%%

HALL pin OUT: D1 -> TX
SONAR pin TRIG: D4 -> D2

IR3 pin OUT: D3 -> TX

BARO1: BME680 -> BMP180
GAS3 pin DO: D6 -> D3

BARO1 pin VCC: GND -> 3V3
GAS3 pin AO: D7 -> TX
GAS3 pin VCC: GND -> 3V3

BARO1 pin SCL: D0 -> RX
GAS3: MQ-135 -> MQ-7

%%
%%

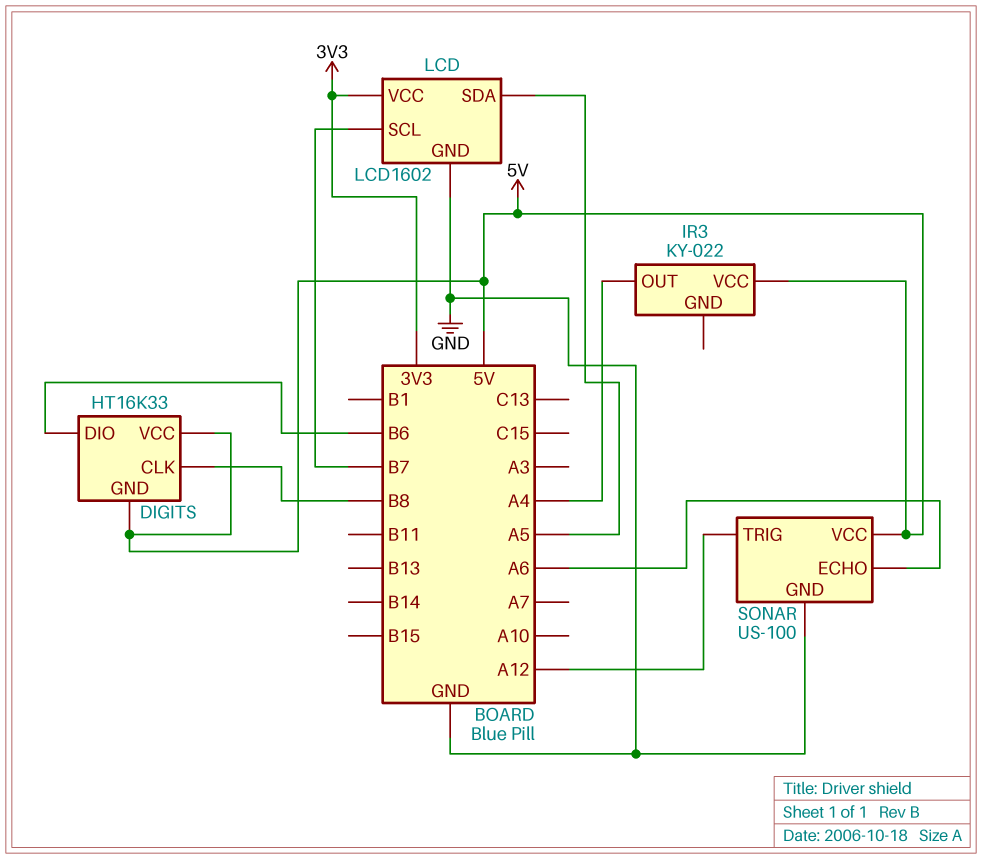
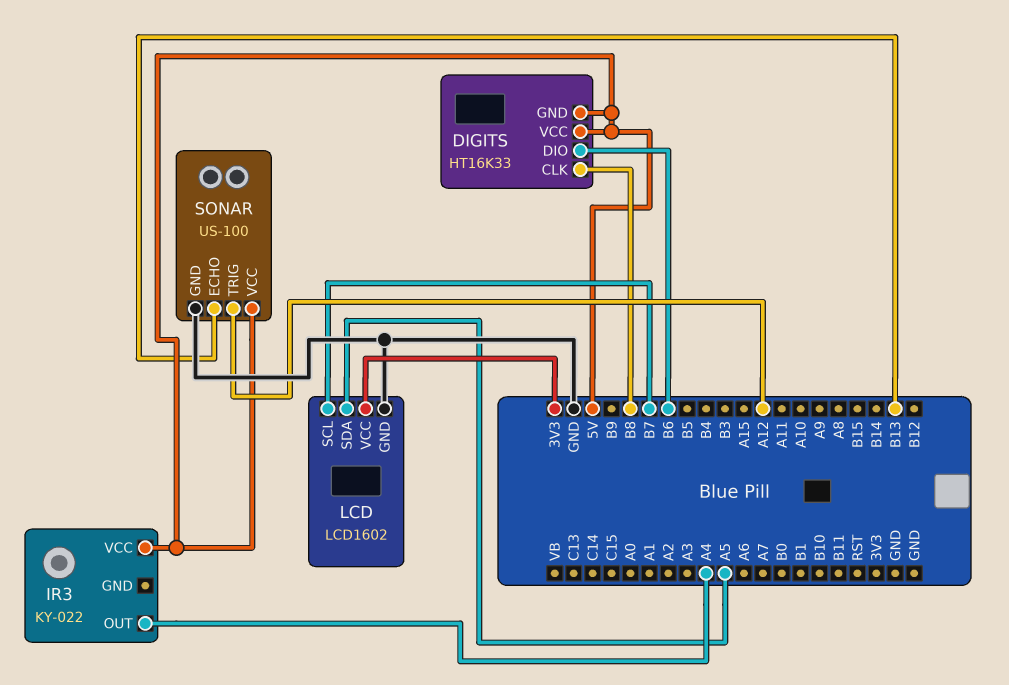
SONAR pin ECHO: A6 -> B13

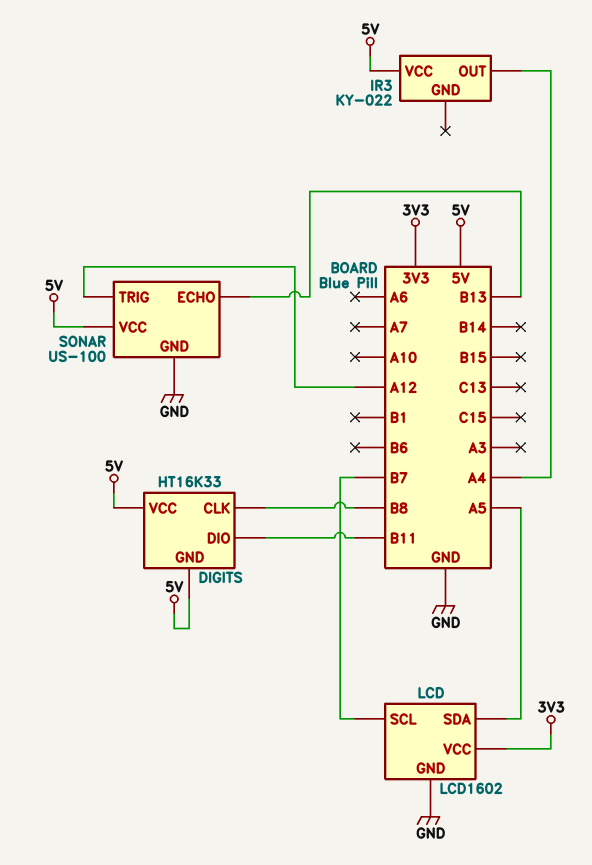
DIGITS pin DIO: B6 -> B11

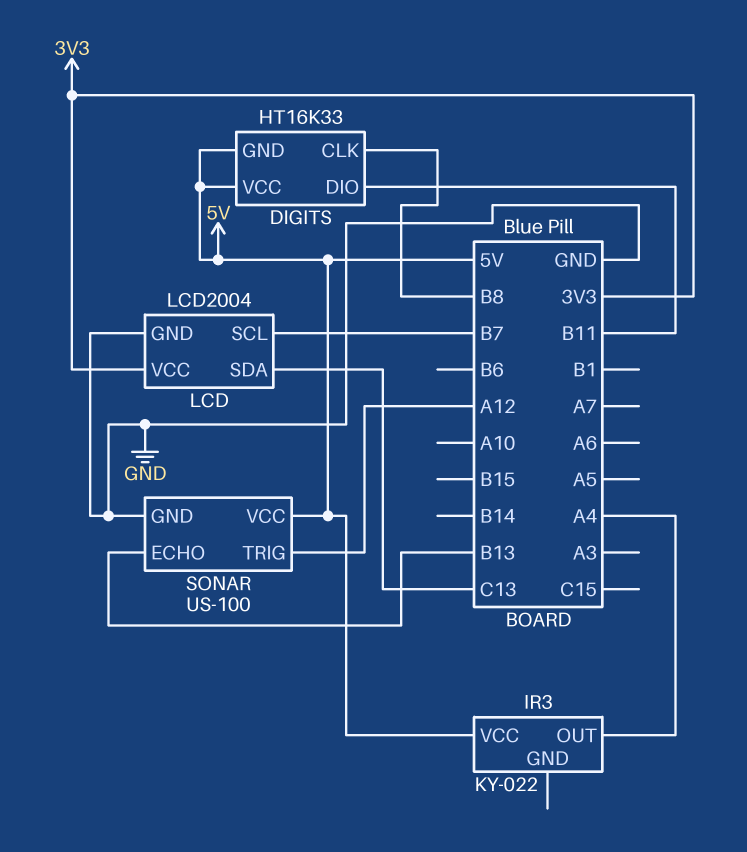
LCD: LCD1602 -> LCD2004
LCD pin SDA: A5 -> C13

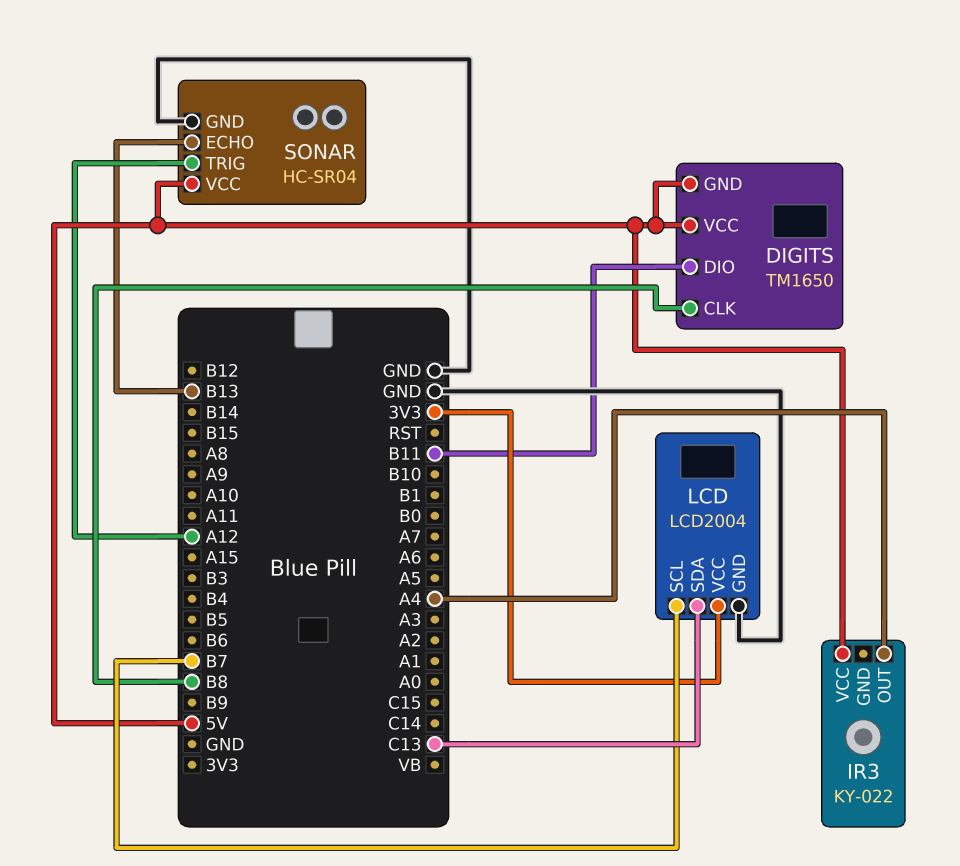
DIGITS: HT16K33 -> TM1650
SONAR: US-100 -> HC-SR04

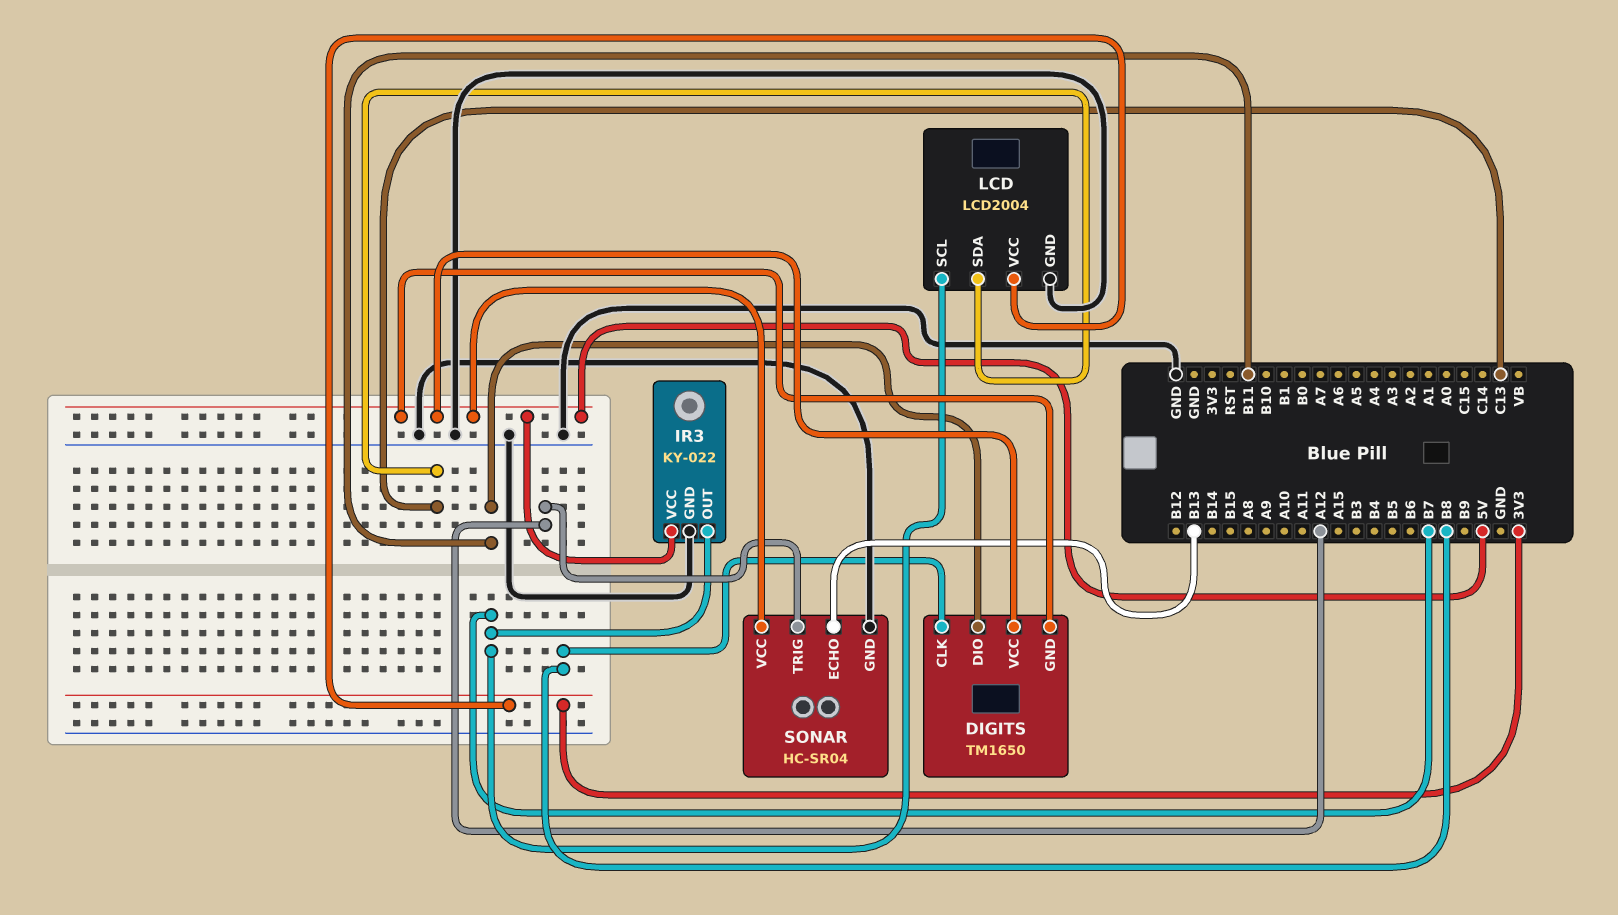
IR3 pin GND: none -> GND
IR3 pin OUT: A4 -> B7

%%

> **Your instructions**:
Pictures excluded, transcribe the listing above exactly from the line with "LCD: LCD1602 -> LCD2004" through the line with "IR3 pin OUT: A4 -> B7", and no further.

> **Reply**:
LCD: LCD1602 -> LCD2004
LCD pin SDA: A5 -> C13

DIGITS: HT16K33 -> TM1650
SONAR: US-100 -> HC-SR04

IR3 pin GND: none -> GND
IR3 pin OUT: A4 -> B7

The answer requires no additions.